Only the lines below from the one containing "D3: LED orange" through the one containing "C1: 680nF (NET8, NET14) -> none" belong in the answer, set down exactly, with the pictures left out.

[Change detection data]
========================================
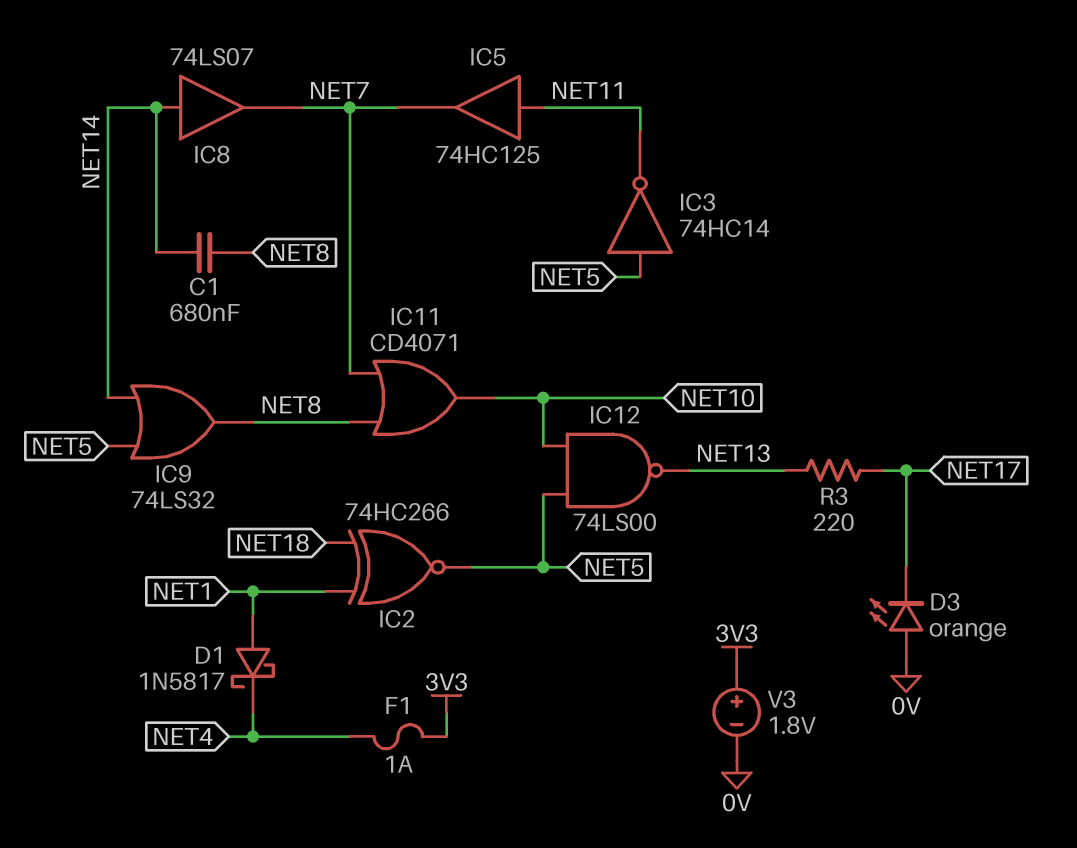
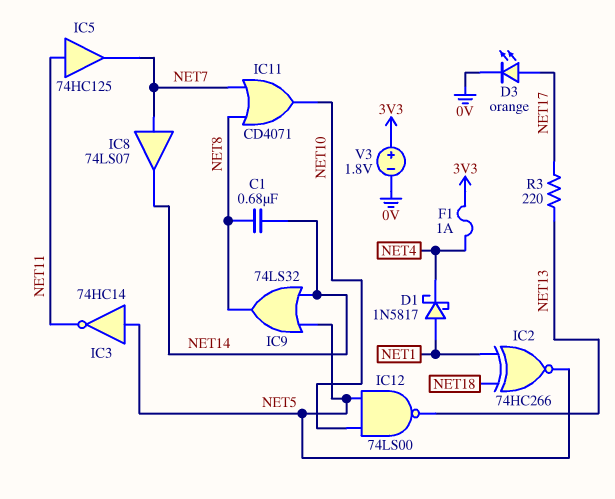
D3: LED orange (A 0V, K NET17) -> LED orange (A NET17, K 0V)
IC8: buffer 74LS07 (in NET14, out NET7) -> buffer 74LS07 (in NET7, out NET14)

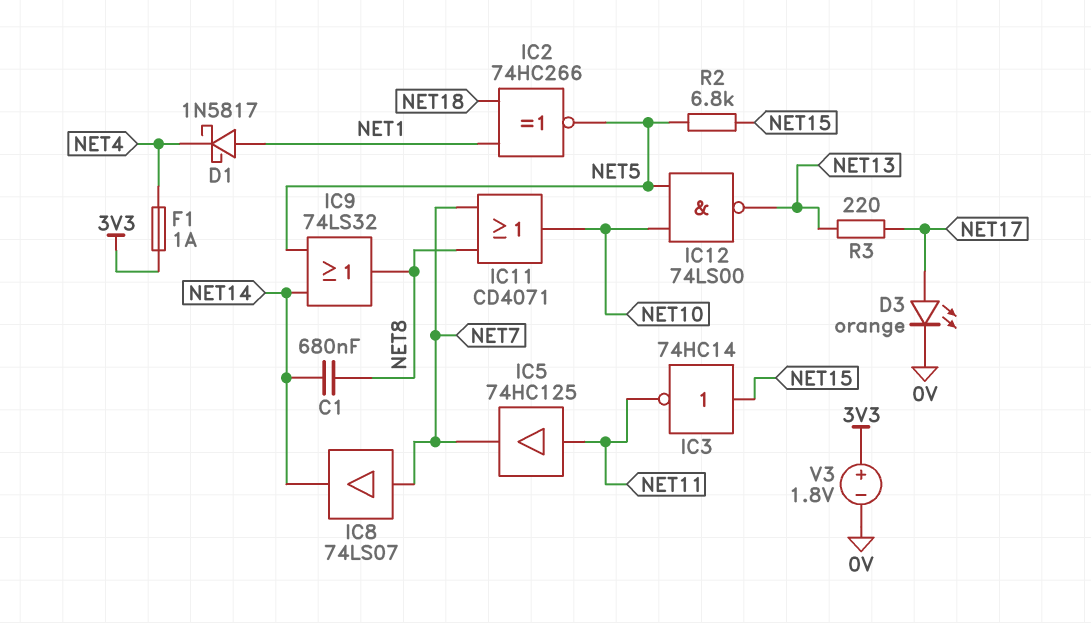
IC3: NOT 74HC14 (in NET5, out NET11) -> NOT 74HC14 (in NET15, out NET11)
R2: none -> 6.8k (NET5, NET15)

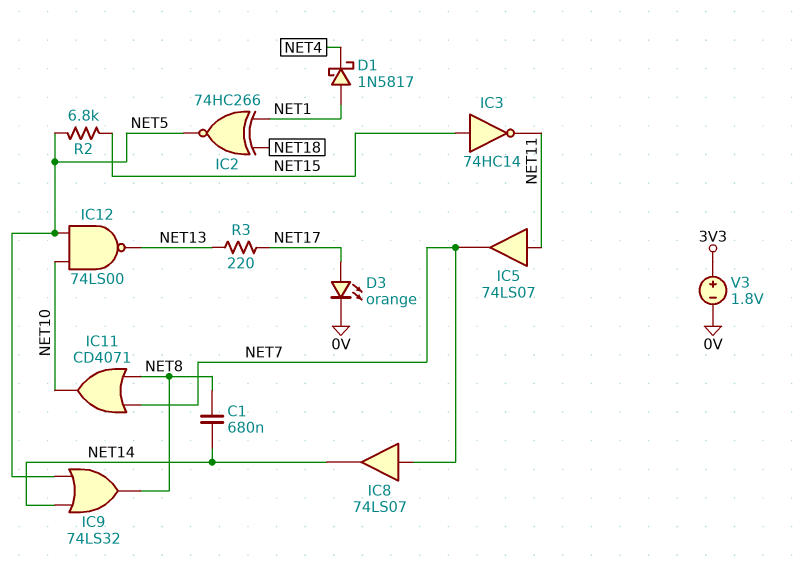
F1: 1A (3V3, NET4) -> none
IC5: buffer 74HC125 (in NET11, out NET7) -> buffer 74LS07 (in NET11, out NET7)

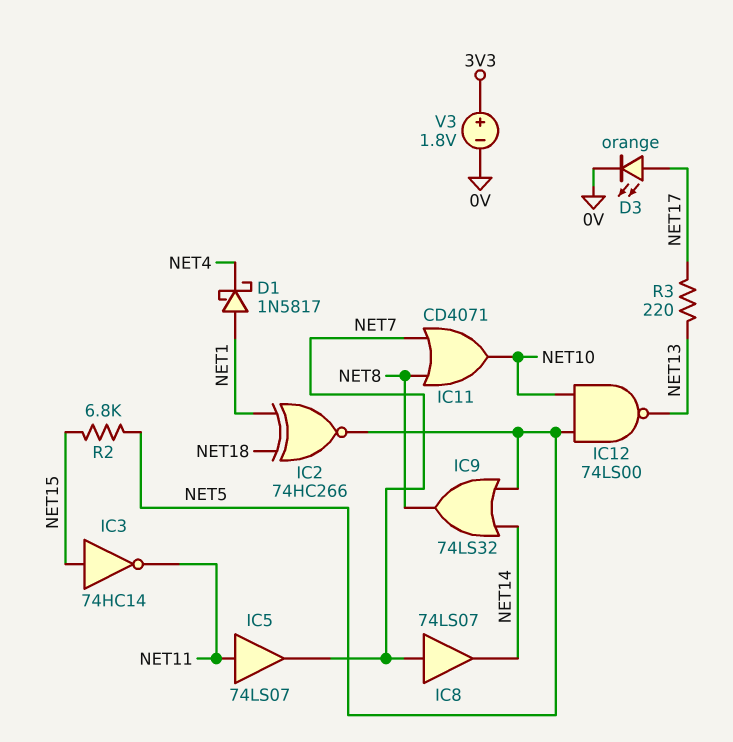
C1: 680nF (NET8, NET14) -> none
========================================
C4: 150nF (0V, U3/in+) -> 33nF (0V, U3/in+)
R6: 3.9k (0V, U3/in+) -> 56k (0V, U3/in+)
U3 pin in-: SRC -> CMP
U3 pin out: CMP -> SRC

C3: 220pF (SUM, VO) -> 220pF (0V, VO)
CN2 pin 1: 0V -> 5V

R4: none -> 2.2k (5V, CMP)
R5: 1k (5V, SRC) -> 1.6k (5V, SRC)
========================================
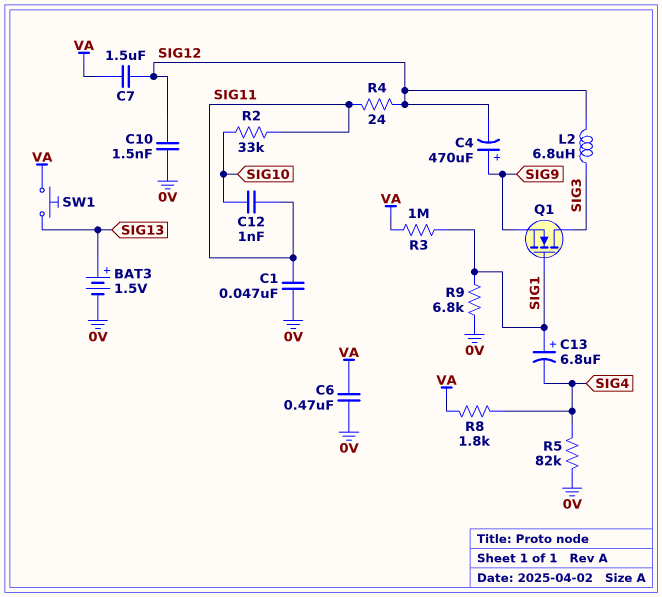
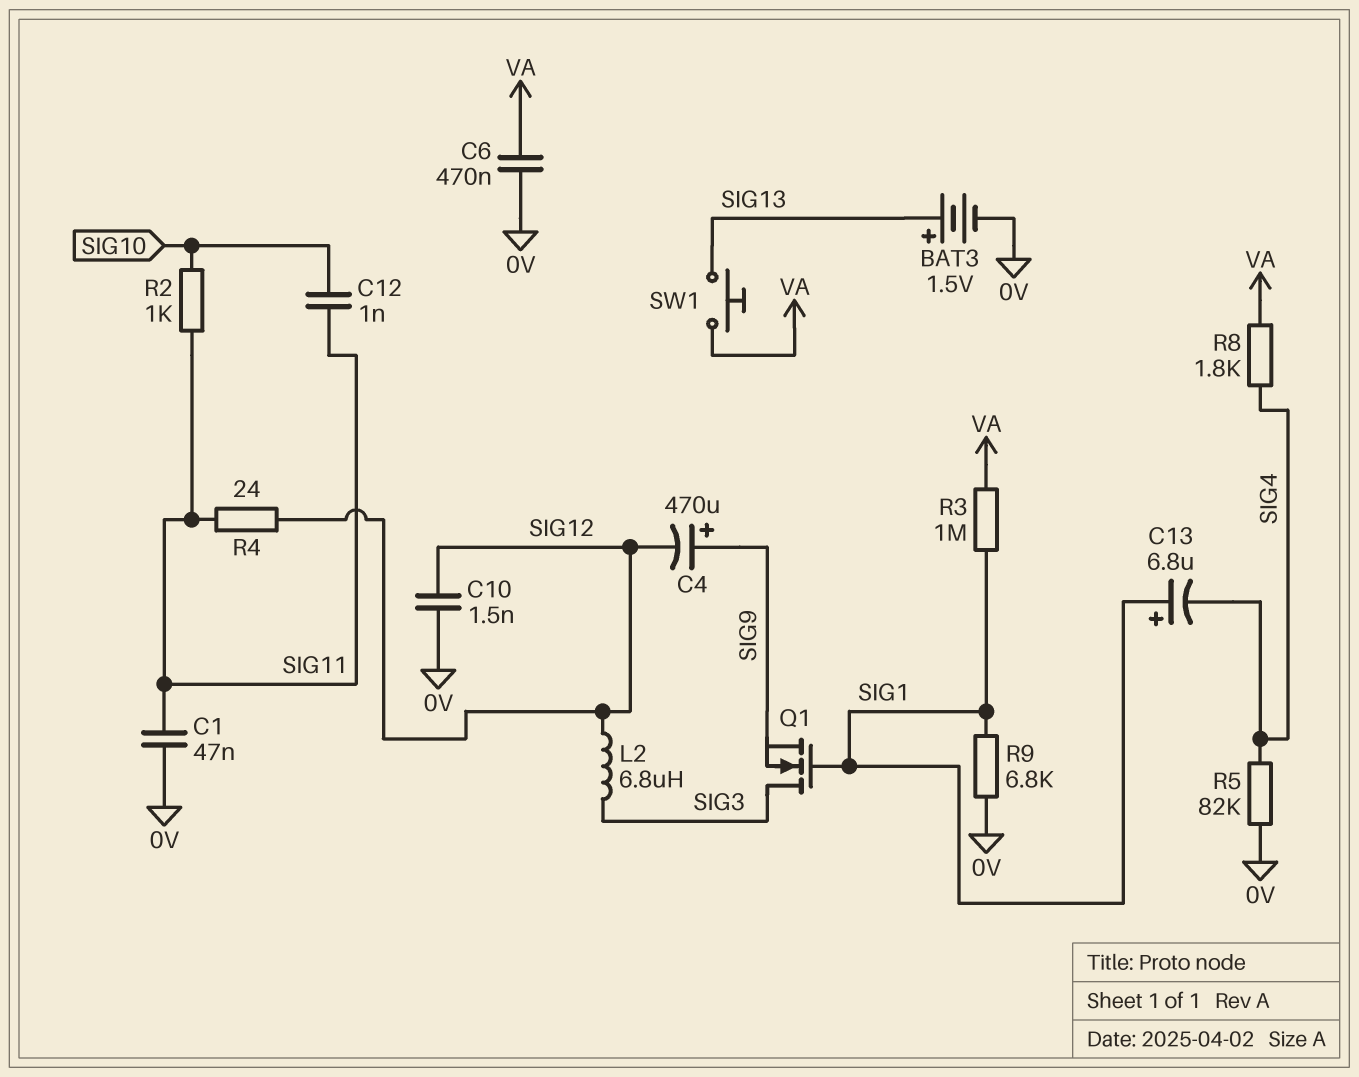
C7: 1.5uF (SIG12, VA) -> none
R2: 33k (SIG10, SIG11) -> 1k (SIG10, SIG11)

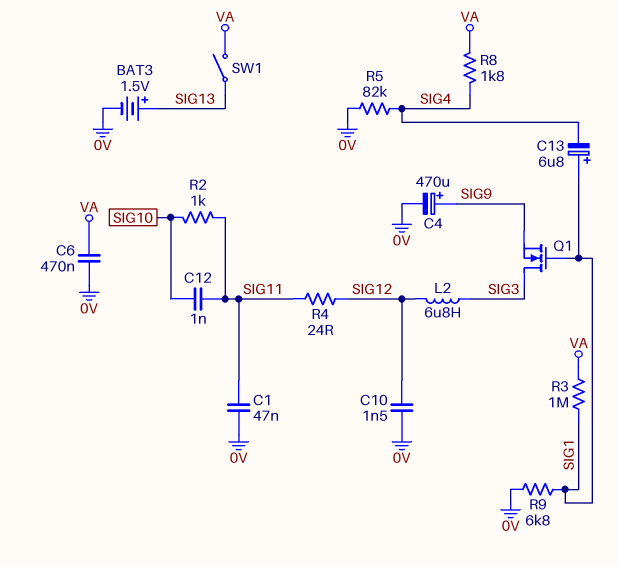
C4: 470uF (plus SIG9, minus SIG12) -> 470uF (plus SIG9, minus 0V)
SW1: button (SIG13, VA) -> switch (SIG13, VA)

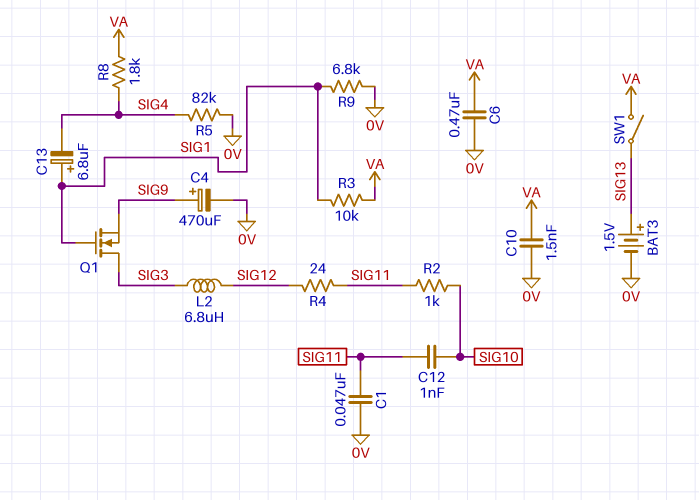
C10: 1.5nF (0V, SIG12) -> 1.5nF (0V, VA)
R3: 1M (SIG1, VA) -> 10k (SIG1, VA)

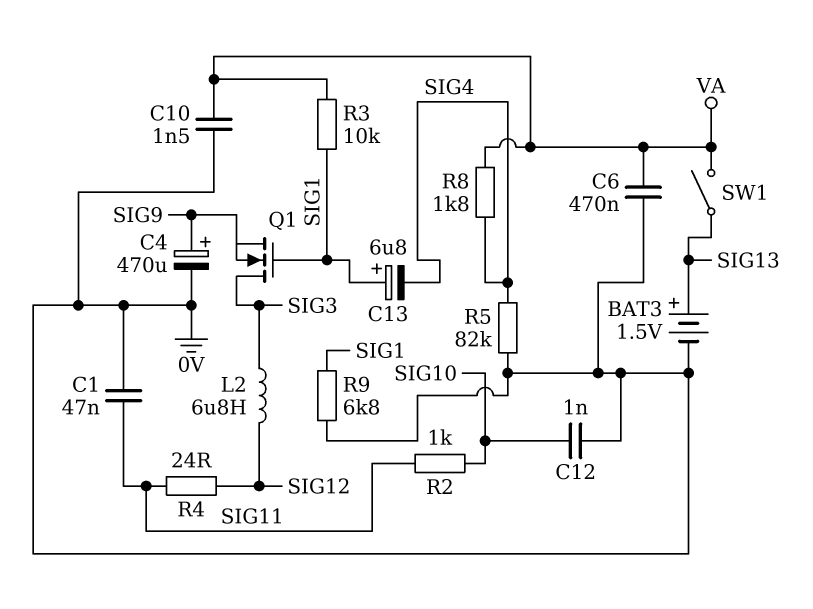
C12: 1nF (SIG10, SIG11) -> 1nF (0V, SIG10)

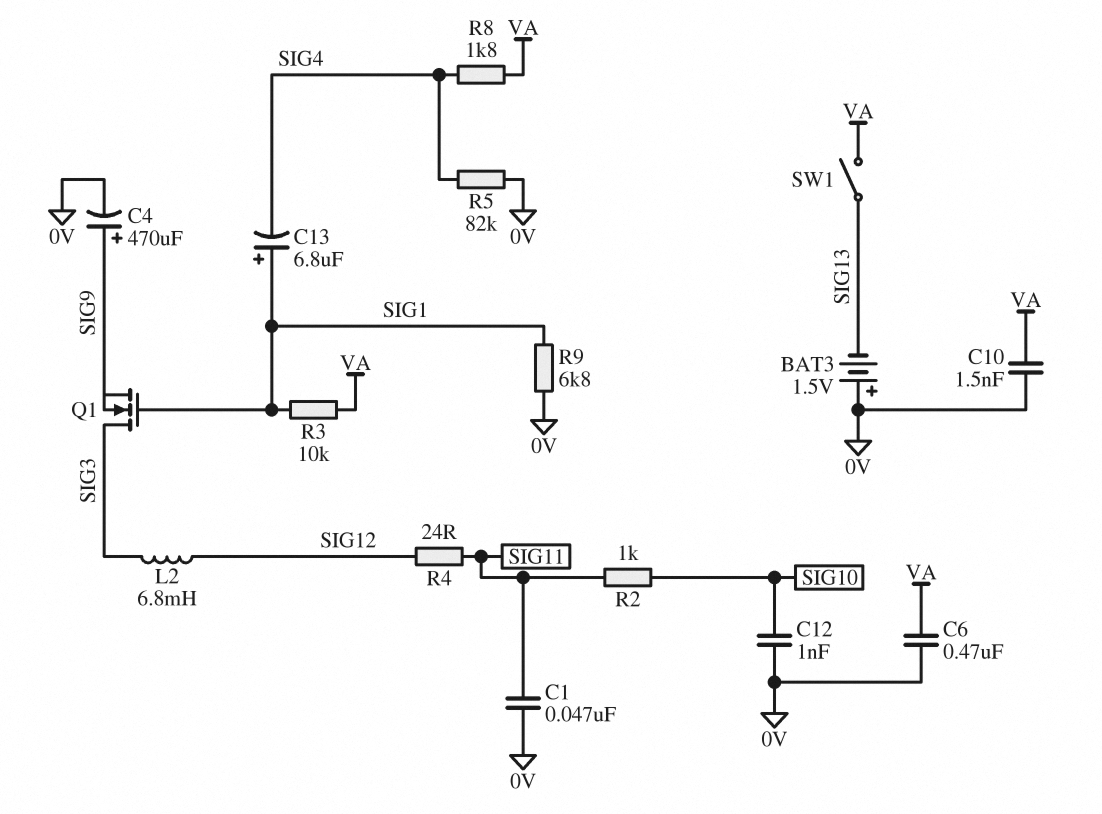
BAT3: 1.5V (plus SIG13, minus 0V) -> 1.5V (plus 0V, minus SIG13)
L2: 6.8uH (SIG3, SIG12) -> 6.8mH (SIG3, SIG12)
========================================
RESPONSE BOX
D3: LED orange (A 0V, K NET17) -> LED orange (A NET17, K 0V)
IC8: buffer 74LS07 (in NET14, out NET7) -> buffer 74LS07 (in NET7, out NET14)

IC3: NOT 74HC14 (in NET5, out NET11) -> NOT 74HC14 (in NET15, out NET11)
R2: none -> 6.8k (NET5, NET15)

F1: 1A (3V3, NET4) -> none
IC5: buffer 74HC125 (in NET11, out NET7) -> buffer 74LS07 (in NET11, out NET7)

C1: 680nF (NET8, NET14) -> none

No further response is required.